RECORDED DATA –

▼▼▼

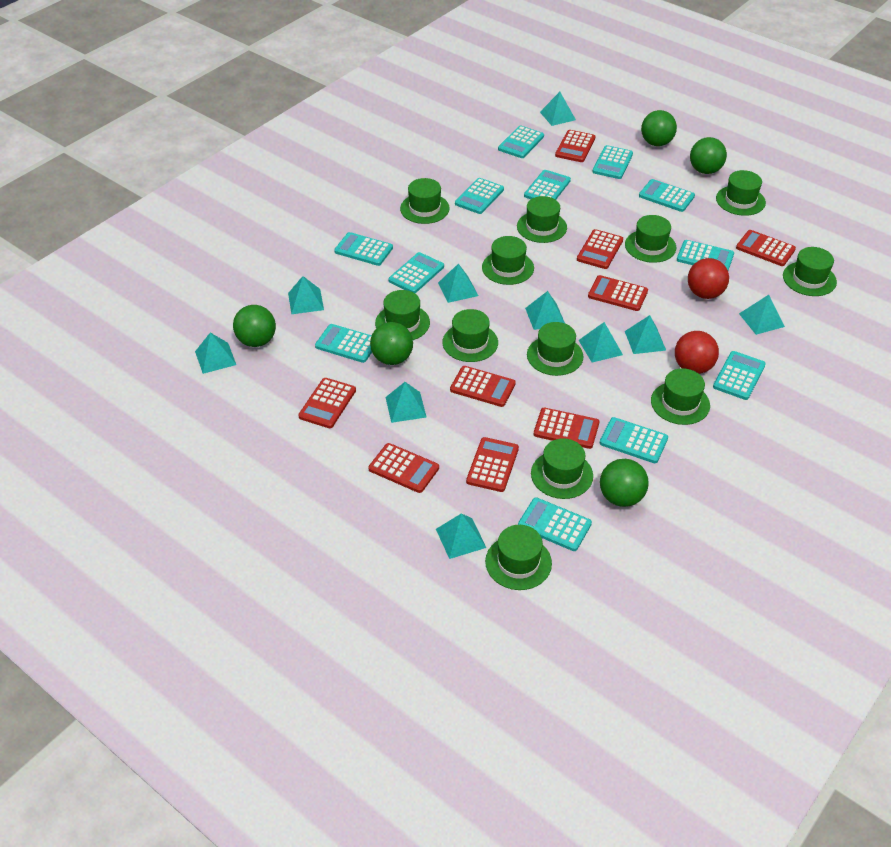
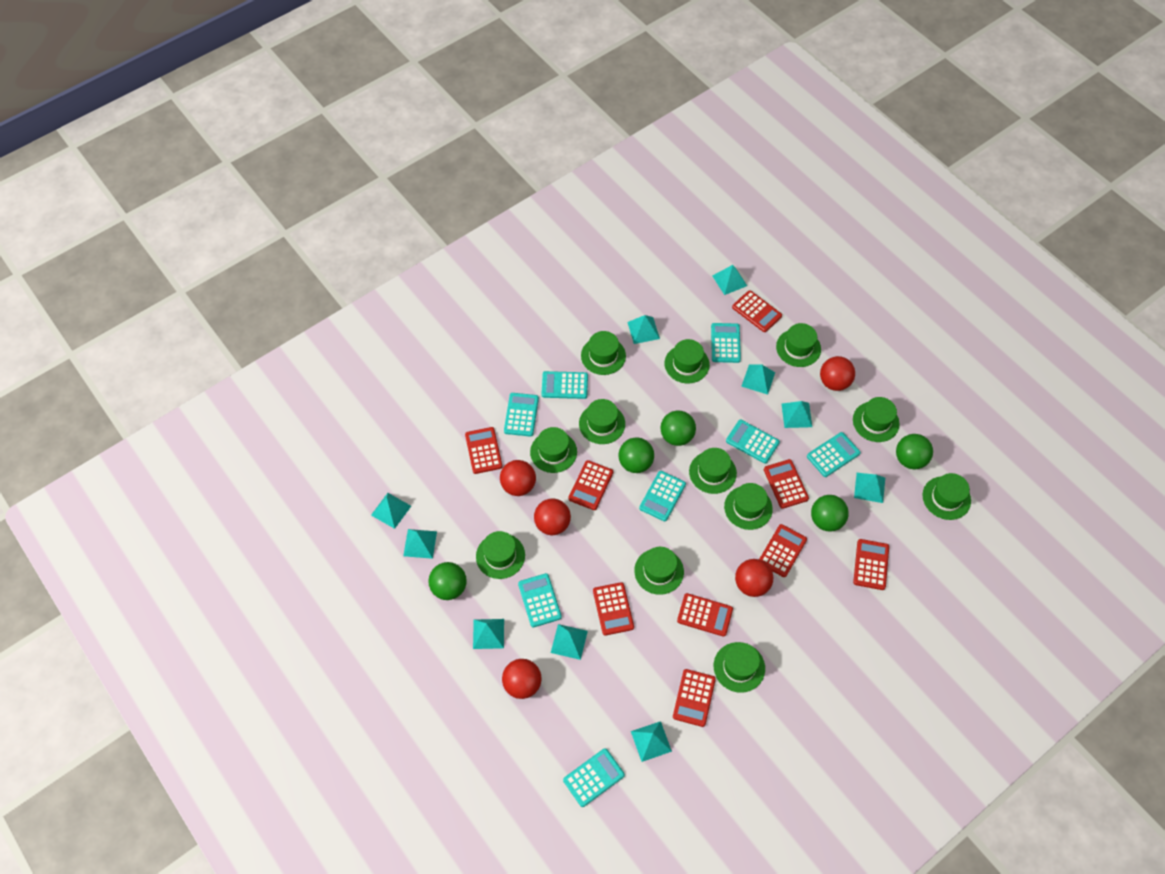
red ball: 2 -> 5
turquoise calculator: 12 -> 8

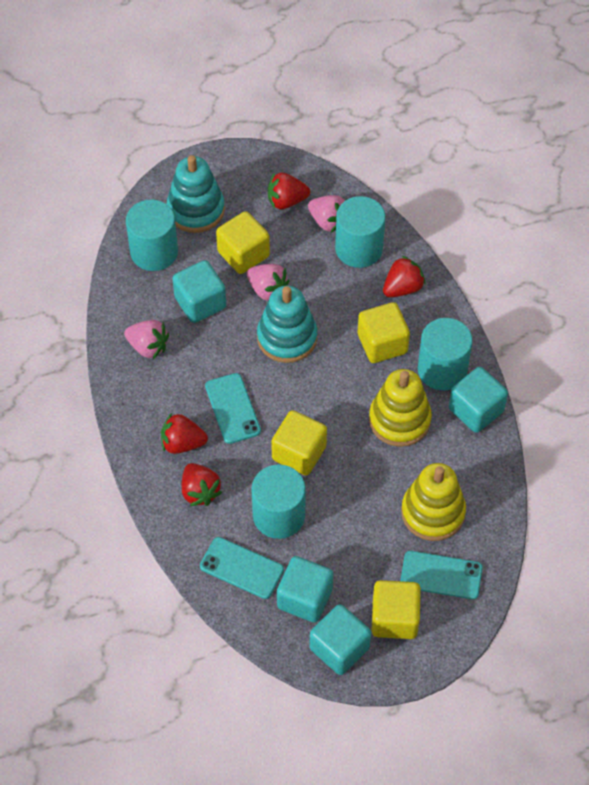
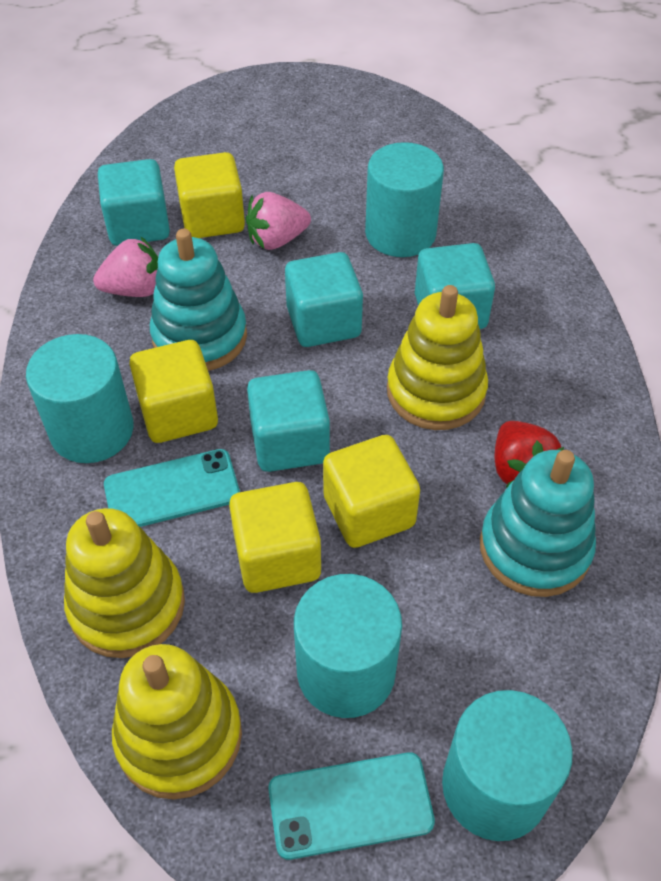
pink strawberry: 3 -> 2
red strawberry: 4 -> 1
turquoise phone: 3 -> 2
yellow stacking toy: 2 -> 3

▲▲▲

TASK –
Nothing but the pictures should be left out when the material above is copied.

ANSWER BELOW –
red ball: 2 -> 5
turquoise calculator: 12 -> 8

pink strawberry: 3 -> 2
red strawberry: 4 -> 1
turquoise phone: 3 -> 2
yellow stacking toy: 2 -> 3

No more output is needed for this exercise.